### Problem to work on
Restate every entry verbatim; drop the pictures.

***** Dataset extract *****

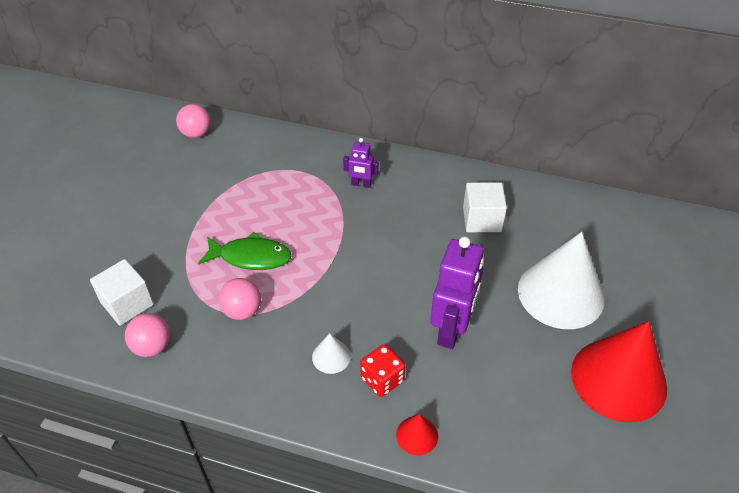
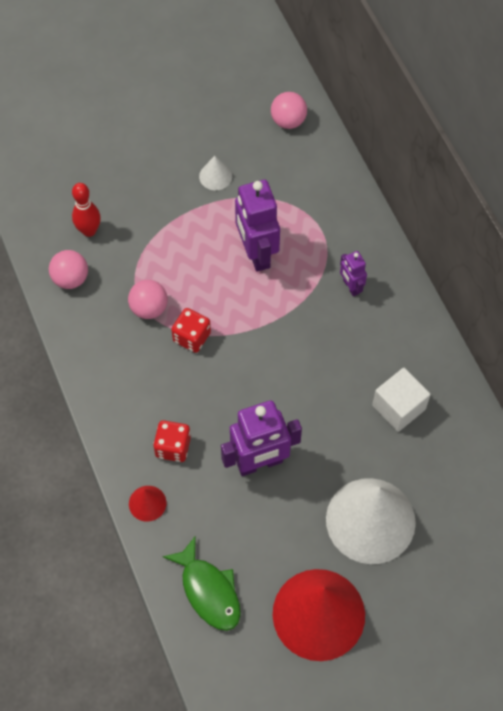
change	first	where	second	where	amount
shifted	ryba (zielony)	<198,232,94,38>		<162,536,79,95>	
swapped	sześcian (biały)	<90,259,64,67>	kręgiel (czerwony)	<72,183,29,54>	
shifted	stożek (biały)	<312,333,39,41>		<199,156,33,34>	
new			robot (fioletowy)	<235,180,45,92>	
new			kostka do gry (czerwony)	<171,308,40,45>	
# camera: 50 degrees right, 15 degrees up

*****

### Answer to this exercise
change	first	where	second	where	amount
shifted	ryba (zielony)	<198,232,94,38>		<162,536,79,95>	
swapped	sześcian (biały)	<90,259,64,67>	kręgiel (czerwony)	<72,183,29,54>	
shifted	stożek (biały)	<312,333,39,41>		<199,156,33,34>	
new			robot (fioletowy)	<235,180,45,92>	
new			kostka do gry (czerwony)	<171,308,40,45>	
# camera: 50 degrees right, 15 degrees up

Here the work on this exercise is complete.